┌─ Task input

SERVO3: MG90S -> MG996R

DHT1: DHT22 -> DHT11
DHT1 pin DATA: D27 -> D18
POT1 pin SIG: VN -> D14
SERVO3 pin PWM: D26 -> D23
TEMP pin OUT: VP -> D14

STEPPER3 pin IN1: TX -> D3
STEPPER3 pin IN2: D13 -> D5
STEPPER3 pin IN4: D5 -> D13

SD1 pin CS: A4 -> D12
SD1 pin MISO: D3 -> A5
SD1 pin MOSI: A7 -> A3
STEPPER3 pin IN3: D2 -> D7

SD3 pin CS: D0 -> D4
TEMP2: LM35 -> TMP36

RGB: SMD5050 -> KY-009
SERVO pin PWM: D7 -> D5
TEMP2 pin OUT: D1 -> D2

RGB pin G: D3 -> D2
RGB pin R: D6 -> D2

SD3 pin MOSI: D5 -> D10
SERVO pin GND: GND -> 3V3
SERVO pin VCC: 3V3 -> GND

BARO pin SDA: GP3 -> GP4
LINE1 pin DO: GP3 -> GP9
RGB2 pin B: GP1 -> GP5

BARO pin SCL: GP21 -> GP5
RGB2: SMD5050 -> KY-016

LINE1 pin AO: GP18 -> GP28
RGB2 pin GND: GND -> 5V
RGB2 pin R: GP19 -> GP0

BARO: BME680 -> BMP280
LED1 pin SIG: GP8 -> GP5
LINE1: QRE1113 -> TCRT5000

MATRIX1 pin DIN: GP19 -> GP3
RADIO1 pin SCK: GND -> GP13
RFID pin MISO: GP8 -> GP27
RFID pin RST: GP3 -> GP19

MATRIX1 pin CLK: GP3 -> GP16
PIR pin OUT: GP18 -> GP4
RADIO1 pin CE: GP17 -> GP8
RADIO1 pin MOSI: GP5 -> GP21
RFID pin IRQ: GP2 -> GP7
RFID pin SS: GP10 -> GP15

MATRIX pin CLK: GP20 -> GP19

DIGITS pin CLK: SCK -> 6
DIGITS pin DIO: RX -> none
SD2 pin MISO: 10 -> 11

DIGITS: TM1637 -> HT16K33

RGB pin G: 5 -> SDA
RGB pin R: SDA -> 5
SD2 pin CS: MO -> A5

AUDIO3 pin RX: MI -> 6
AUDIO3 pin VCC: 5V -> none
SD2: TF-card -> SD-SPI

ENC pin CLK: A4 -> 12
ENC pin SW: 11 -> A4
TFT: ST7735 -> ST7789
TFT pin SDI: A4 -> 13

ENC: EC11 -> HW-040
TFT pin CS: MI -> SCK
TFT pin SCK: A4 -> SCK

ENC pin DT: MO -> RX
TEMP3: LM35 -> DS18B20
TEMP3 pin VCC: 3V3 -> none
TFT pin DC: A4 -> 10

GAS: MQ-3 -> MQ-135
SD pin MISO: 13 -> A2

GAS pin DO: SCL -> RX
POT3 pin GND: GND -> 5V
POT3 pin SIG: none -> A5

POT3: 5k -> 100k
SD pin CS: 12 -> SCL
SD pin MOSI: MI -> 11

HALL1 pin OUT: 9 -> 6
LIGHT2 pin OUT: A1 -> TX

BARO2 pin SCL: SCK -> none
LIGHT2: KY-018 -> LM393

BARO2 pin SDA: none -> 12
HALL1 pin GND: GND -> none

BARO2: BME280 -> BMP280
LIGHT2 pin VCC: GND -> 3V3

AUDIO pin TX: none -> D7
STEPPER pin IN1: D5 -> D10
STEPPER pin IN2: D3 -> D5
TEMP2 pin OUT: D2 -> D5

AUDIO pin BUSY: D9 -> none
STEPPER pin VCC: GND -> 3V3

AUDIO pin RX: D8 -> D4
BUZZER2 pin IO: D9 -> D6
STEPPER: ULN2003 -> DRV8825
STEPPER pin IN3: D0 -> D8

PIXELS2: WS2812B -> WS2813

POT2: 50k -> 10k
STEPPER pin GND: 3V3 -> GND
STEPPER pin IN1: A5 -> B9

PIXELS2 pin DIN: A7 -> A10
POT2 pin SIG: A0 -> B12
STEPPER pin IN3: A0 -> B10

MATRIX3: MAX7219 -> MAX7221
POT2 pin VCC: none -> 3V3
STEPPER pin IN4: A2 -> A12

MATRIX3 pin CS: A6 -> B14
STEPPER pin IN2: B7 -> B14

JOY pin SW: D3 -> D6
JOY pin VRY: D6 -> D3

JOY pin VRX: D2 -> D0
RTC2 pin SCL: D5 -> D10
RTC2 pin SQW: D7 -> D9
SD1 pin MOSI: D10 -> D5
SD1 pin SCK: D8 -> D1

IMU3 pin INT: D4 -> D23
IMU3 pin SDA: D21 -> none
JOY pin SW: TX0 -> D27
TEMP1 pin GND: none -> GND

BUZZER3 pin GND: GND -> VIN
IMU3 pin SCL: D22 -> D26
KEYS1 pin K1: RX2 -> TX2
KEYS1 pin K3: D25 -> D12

└─

» What is required
Copy out the material in its entirety. Keep it exact.

» Solution to this exercise
SERVO3: MG90S -> MG996R

DHT1: DHT22 -> DHT11
DHT1 pin DATA: D27 -> D18
POT1 pin SIG: VN -> D14
SERVO3 pin PWM: D26 -> D23
TEMP pin OUT: VP -> D14

STEPPER3 pin IN1: TX -> D3
STEPPER3 pin IN2: D13 -> D5
STEPPER3 pin IN4: D5 -> D13

SD1 pin CS: A4 -> D12
SD1 pin MISO: D3 -> A5
SD1 pin MOSI: A7 -> A3
STEPPER3 pin IN3: D2 -> D7

SD3 pin CS: D0 -> D4
TEMP2: LM35 -> TMP36

RGB: SMD5050 -> KY-009
SERVO pin PWM: D7 -> D5
TEMP2 pin OUT: D1 -> D2

RGB pin G: D3 -> D2
RGB pin R: D6 -> D2

SD3 pin MOSI: D5 -> D10
SERVO pin GND: GND -> 3V3
SERVO pin VCC: 3V3 -> GND

BARO pin SDA: GP3 -> GP4
LINE1 pin DO: GP3 -> GP9
RGB2 pin B: GP1 -> GP5

BARO pin SCL: GP21 -> GP5
RGB2: SMD5050 -> KY-016

LINE1 pin AO: GP18 -> GP28
RGB2 pin GND: GND -> 5V
RGB2 pin R: GP19 -> GP0

BARO: BME680 -> BMP280
LED1 pin SIG: GP8 -> GP5
LINE1: QRE1113 -> TCRT5000

MATRIX1 pin DIN: GP19 -> GP3
RADIO1 pin SCK: GND -> GP13
RFID pin MISO: GP8 -> GP27
RFID pin RST: GP3 -> GP19

MATRIX1 pin CLK: GP3 -> GP16
PIR pin OUT: GP18 -> GP4
RADIO1 pin CE: GP17 -> GP8
RADIO1 pin MOSI: GP5 -> GP21
RFID pin IRQ: GP2 -> GP7
RFID pin SS: GP10 -> GP15

MATRIX pin CLK: GP20 -> GP19

DIGITS pin CLK: SCK -> 6
DIGITS pin DIO: RX -> none
SD2 pin MISO: 10 -> 11

DIGITS: TM1637 -> HT16K33

RGB pin G: 5 -> SDA
RGB pin R: SDA -> 5
SD2 pin CS: MO -> A5

AUDIO3 pin RX: MI -> 6
AUDIO3 pin VCC: 5V -> none
SD2: TF-card -> SD-SPI

ENC pin CLK: A4 -> 12
ENC pin SW: 11 -> A4
TFT: ST7735 -> ST7789
TFT pin SDI: A4 -> 13

ENC: EC11 -> HW-040
TFT pin CS: MI -> SCK
TFT pin SCK: A4 -> SCK

ENC pin DT: MO -> RX
TEMP3: LM35 -> DS18B20
TEMP3 pin VCC: 3V3 -> none
TFT pin DC: A4 -> 10

GAS: MQ-3 -> MQ-135
SD pin MISO: 13 -> A2

GAS pin DO: SCL -> RX
POT3 pin GND: GND -> 5V
POT3 pin SIG: none -> A5

POT3: 5k -> 100k
SD pin CS: 12 -> SCL
SD pin MOSI: MI -> 11

HALL1 pin OUT: 9 -> 6
LIGHT2 pin OUT: A1 -> TX

BARO2 pin SCL: SCK -> none
LIGHT2: KY-018 -> LM393

BARO2 pin SDA: none -> 12
HALL1 pin GND: GND -> none

BARO2: BME280 -> BMP280
LIGHT2 pin VCC: GND -> 3V3

AUDIO pin TX: none -> D7
STEPPER pin IN1: D5 -> D10
STEPPER pin IN2: D3 -> D5
TEMP2 pin OUT: D2 -> D5

AUDIO pin BUSY: D9 -> none
STEPPER pin VCC: GND -> 3V3

AUDIO pin RX: D8 -> D4
BUZZER2 pin IO: D9 -> D6
STEPPER: ULN2003 -> DRV8825
STEPPER pin IN3: D0 -> D8

PIXELS2: WS2812B -> WS2813

POT2: 50k -> 10k
STEPPER pin GND: 3V3 -> GND
STEPPER pin IN1: A5 -> B9

PIXELS2 pin DIN: A7 -> A10
POT2 pin SIG: A0 -> B12
STEPPER pin IN3: A0 -> B10

MATRIX3: MAX7219 -> MAX7221
POT2 pin VCC: none -> 3V3
STEPPER pin IN4: A2 -> A12

MATRIX3 pin CS: A6 -> B14
STEPPER pin IN2: B7 -> B14

JOY pin SW: D3 -> D6
JOY pin VRY: D6 -> D3

JOY pin VRX: D2 -> D0
RTC2 pin SCL: D5 -> D10
RTC2 pin SQW: D7 -> D9
SD1 pin MOSI: D10 -> D5
SD1 pin SCK: D8 -> D1

IMU3 pin INT: D4 -> D23
IMU3 pin SDA: D21 -> none
JOY pin SW: TX0 -> D27
TEMP1 pin GND: none -> GND

BUZZER3 pin GND: GND -> VIN
IMU3 pin SCL: D22 -> D26
KEYS1 pin K1: RX2 -> TX2
KEYS1 pin K3: D25 -> D12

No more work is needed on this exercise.